Copy out again, unchanged, the listing below from the line that has "camera: 80 degrees right, 5 degrees down" through the line that has "brown car [279,296,319,365] -> none".

§ Dataset excerpts
--------------------------------------------------

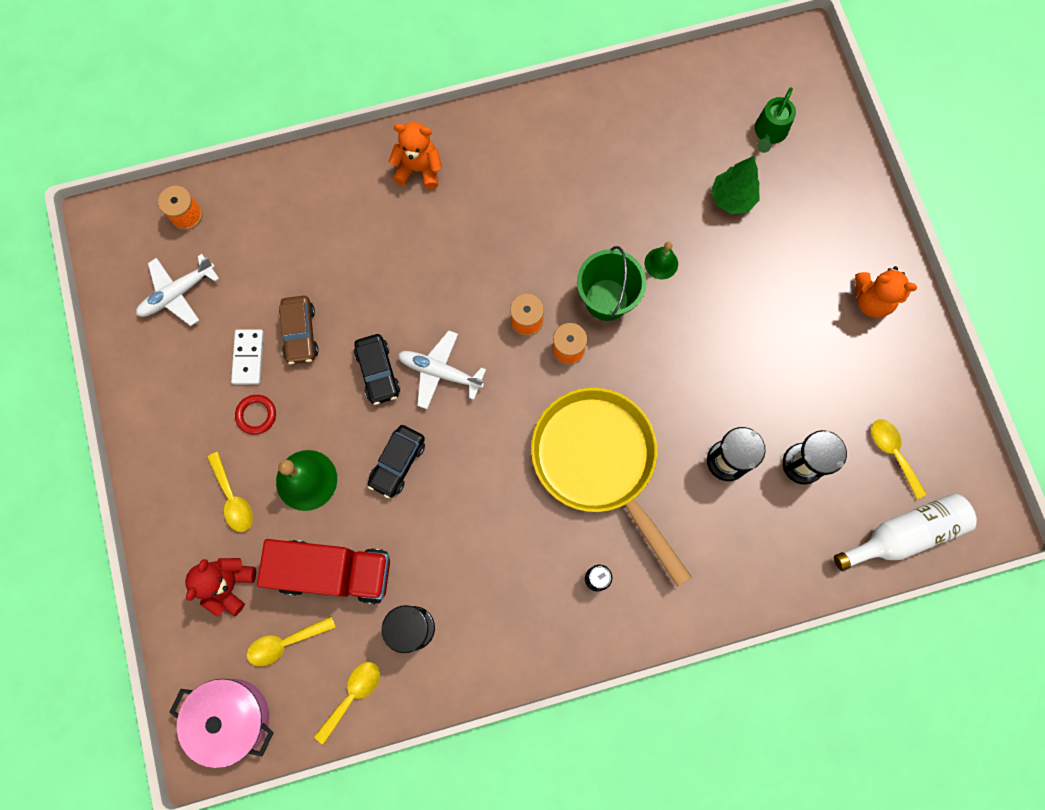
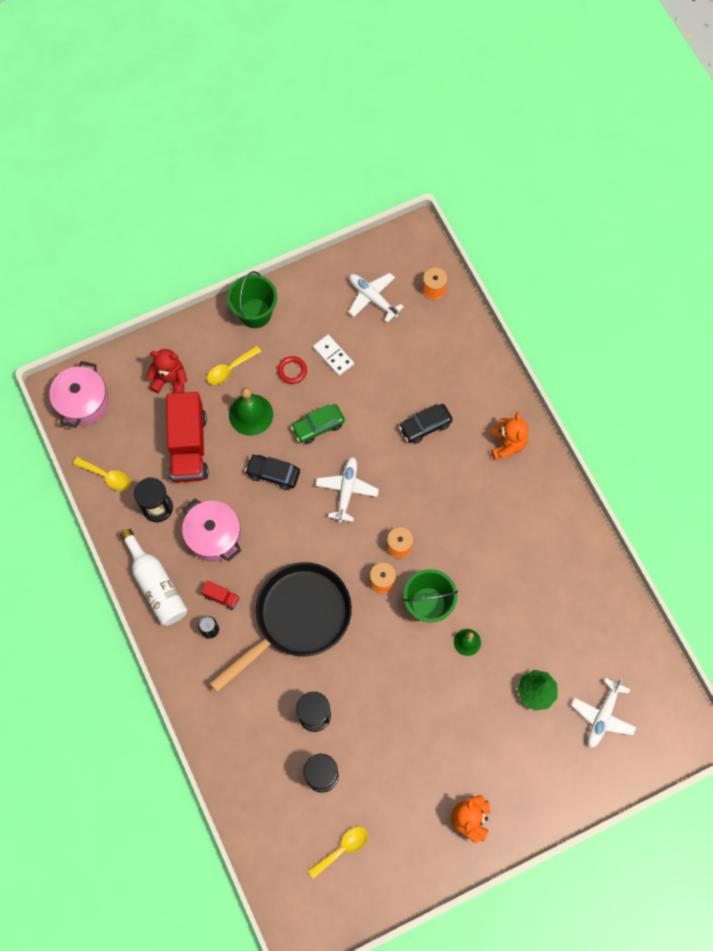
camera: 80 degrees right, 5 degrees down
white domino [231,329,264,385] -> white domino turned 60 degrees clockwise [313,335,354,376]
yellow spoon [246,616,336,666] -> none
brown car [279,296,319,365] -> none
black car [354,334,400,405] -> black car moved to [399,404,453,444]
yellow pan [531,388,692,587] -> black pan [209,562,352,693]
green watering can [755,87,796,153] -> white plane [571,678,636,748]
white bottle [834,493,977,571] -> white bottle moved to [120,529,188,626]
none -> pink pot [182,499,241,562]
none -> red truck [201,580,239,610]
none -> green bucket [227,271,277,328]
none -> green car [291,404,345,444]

--------------------------------------------------

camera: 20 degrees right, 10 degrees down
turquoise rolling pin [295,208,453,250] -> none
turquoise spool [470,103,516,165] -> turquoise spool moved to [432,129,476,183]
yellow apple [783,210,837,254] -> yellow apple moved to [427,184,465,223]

--------------------------------------------------

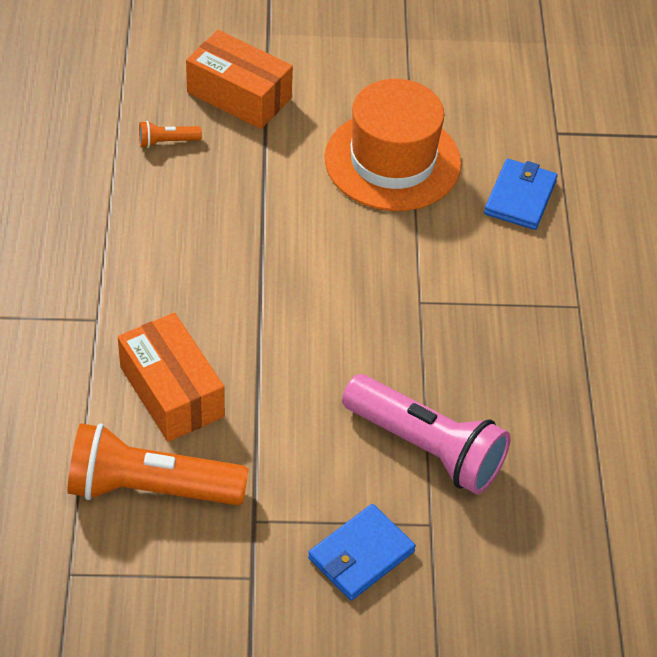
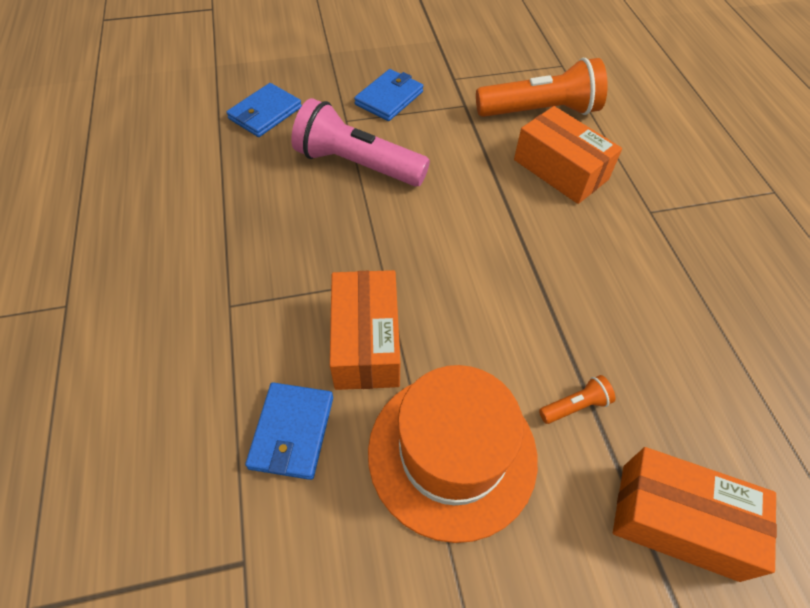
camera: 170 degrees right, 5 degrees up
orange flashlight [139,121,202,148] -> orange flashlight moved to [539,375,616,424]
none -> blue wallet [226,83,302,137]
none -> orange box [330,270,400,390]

--------------------------------------------------

§ Completed task
camera: 80 degrees right, 5 degrees down
white domino [231,329,264,385] -> white domino turned 60 degrees clockwise [313,335,354,376]
yellow spoon [246,616,336,666] -> none
brown car [279,296,319,365] -> none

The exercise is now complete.